§ STORED RECORDS
________________________
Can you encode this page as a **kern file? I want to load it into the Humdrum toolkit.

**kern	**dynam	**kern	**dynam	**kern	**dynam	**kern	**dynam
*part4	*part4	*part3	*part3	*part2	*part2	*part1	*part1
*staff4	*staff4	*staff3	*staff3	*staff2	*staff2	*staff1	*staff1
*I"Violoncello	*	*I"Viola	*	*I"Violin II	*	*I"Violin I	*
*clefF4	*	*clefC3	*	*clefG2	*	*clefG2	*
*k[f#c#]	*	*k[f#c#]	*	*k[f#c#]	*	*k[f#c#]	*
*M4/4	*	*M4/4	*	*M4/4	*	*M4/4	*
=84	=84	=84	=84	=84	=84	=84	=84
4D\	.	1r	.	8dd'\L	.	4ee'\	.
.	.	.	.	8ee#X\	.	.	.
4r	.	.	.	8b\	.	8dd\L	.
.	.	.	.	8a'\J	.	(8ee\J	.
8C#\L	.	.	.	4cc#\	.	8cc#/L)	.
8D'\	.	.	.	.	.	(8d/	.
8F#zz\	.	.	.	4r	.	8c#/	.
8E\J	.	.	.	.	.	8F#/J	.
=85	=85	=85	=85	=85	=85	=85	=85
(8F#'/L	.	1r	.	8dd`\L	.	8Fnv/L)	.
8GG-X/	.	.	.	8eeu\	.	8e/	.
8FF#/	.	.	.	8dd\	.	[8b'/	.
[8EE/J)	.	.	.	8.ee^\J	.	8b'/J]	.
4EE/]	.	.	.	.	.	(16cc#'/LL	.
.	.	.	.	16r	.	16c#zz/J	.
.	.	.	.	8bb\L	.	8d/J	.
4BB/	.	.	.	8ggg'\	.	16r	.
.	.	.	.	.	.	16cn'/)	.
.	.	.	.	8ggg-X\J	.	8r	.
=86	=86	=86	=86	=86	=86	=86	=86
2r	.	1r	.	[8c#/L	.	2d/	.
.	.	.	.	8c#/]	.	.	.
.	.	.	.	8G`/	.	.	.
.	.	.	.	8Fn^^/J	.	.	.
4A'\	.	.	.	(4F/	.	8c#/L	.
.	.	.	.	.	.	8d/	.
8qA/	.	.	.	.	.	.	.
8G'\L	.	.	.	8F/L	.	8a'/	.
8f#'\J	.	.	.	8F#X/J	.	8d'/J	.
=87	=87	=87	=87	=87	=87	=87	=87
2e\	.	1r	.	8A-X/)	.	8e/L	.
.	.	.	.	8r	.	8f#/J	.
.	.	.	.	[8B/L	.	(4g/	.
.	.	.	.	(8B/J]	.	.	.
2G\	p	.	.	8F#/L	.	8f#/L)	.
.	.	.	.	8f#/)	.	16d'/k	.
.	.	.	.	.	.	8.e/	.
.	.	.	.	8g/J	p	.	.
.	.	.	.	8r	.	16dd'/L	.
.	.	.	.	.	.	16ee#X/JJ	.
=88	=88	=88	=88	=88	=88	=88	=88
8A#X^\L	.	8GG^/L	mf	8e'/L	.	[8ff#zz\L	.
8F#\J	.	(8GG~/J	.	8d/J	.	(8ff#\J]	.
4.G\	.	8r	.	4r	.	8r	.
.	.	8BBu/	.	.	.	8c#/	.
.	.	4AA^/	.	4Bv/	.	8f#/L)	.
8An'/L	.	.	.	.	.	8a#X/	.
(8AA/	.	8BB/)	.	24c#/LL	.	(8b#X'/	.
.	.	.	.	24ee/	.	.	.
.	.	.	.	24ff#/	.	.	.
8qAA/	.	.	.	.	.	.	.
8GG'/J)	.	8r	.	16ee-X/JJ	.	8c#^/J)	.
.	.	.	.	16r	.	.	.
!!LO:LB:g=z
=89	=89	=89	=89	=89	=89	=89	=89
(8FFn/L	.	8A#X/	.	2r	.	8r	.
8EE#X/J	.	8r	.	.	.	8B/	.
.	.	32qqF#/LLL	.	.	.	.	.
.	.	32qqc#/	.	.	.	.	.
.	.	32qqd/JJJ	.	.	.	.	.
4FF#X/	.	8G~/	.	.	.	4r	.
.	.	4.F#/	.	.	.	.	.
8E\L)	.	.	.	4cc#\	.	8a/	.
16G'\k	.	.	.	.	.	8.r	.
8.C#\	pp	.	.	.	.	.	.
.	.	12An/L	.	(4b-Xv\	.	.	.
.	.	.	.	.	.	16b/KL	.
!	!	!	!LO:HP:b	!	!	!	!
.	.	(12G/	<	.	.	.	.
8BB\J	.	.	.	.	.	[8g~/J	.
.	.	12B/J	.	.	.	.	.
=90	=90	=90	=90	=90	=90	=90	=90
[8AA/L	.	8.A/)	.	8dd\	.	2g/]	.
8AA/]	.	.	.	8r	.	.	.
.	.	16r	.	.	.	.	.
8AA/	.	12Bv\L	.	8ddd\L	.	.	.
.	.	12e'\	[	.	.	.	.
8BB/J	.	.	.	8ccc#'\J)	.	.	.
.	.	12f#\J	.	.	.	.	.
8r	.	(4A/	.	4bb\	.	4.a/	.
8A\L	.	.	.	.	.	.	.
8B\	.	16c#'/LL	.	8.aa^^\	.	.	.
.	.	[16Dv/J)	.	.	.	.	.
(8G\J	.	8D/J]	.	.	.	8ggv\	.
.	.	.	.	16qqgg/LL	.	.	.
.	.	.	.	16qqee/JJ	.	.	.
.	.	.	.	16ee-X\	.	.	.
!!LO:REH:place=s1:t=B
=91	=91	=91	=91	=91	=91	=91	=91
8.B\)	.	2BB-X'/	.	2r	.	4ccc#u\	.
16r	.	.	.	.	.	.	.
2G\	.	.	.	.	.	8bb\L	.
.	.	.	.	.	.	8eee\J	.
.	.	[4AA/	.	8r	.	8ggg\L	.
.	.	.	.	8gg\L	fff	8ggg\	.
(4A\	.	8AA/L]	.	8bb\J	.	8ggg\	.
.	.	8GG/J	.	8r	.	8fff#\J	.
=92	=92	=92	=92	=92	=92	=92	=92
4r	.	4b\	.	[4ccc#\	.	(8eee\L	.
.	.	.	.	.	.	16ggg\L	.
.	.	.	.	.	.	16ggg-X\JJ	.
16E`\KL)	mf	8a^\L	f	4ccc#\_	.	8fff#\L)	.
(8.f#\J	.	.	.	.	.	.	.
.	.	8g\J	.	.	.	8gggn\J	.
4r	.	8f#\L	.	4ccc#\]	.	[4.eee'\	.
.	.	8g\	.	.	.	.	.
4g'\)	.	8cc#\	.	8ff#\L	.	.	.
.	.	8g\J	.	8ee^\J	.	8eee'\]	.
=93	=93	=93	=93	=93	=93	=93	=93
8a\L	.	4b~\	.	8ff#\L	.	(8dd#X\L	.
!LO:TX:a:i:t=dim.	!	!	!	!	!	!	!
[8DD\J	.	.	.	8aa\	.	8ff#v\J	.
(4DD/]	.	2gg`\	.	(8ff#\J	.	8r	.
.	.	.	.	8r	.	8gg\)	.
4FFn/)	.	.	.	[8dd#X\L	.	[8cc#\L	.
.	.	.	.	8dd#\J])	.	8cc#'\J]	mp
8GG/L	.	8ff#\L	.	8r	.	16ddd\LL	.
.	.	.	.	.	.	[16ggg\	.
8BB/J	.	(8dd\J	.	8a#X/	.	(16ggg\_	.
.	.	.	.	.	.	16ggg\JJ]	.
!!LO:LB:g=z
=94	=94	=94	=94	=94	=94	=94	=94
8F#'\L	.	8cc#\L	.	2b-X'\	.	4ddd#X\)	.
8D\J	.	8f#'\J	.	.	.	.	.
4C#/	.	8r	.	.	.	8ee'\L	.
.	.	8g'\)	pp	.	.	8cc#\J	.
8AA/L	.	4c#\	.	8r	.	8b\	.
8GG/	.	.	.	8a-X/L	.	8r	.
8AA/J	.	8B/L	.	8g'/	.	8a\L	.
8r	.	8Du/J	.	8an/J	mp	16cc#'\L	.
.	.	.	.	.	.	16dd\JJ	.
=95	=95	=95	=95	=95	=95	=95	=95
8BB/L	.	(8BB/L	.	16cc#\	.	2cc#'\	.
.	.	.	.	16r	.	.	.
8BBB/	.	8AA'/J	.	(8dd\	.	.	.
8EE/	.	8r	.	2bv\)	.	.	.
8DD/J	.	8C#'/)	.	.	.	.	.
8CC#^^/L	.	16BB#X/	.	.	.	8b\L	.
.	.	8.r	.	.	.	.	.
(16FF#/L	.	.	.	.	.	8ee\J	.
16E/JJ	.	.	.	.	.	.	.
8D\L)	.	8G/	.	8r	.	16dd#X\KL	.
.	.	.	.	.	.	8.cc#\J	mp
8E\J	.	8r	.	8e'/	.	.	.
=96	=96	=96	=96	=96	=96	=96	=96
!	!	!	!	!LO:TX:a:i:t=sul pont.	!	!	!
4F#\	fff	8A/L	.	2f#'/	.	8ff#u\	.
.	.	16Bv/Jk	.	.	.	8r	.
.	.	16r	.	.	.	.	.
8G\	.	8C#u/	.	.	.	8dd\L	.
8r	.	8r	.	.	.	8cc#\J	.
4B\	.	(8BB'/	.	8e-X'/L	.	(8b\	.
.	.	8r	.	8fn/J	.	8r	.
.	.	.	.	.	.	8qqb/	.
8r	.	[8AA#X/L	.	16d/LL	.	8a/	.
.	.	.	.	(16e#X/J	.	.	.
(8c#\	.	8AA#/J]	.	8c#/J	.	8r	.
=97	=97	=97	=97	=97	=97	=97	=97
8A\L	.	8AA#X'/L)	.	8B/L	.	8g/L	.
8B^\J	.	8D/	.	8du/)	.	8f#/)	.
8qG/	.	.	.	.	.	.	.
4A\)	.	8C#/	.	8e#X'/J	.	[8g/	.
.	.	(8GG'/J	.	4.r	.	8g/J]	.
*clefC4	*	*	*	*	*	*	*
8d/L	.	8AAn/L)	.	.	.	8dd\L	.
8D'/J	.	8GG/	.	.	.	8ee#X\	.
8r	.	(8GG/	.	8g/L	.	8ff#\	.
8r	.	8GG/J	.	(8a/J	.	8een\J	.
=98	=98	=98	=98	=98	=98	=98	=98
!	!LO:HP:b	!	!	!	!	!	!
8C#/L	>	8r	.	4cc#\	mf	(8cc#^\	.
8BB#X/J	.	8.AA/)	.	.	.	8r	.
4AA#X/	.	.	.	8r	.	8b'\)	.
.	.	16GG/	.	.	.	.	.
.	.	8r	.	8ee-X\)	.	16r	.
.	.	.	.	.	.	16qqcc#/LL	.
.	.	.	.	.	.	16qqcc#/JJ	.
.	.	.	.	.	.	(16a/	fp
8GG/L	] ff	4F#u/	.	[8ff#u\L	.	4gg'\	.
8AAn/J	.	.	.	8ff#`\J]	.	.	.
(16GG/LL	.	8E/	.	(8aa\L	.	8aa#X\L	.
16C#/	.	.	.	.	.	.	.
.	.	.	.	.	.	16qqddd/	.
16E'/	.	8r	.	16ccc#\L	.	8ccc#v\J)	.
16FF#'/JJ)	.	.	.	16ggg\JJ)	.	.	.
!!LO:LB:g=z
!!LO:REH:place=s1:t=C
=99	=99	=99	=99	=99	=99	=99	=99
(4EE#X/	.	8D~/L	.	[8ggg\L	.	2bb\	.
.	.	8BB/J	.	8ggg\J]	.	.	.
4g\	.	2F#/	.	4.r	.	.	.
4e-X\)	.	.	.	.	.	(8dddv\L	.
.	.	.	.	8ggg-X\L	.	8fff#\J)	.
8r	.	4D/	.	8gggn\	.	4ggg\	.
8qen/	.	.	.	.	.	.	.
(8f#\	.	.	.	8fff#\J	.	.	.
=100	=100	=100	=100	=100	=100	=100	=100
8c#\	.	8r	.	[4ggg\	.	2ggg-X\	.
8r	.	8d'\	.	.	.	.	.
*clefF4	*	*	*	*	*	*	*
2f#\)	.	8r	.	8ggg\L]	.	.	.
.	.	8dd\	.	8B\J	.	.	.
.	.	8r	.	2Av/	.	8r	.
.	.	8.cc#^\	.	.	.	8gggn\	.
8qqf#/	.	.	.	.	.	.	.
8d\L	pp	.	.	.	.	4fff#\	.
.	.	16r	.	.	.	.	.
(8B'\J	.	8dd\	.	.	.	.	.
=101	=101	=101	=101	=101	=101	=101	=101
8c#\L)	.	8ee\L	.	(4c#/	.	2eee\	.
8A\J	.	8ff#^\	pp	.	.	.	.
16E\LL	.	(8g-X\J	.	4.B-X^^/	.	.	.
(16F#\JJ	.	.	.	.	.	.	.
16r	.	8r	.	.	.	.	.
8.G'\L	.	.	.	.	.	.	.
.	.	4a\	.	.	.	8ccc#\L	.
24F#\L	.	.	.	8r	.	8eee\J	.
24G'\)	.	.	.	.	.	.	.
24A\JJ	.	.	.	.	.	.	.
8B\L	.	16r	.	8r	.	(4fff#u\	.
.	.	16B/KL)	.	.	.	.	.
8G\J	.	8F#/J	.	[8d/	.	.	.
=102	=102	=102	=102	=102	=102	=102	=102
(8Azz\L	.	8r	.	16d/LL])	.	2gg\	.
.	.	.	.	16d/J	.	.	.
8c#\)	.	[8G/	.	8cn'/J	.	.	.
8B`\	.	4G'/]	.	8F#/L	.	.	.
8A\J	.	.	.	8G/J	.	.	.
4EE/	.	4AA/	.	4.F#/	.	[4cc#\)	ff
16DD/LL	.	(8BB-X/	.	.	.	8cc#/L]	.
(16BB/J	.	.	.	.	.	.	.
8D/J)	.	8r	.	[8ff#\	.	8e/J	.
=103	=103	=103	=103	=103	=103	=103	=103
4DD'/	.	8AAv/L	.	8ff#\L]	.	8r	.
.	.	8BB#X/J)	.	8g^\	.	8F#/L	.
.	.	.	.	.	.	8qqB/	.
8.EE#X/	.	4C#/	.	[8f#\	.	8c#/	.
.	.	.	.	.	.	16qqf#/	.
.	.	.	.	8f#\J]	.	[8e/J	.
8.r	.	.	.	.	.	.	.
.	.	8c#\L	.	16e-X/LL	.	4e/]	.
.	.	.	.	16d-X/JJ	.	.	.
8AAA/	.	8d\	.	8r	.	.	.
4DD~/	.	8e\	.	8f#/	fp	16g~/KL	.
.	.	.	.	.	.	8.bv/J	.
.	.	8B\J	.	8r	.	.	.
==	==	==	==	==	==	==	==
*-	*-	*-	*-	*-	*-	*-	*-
________________________
§ PROBLEM
Pull out each line of the rows above that contains the string "kern". Case matters.

§ RESULT OF THIS EXERCISE
Can you encode this page as a **kern file? I want to load it into the Humdrum toolkit.
**kern	**dynam	**kern	**dynam	**kern	**dynam	**kern	**dynam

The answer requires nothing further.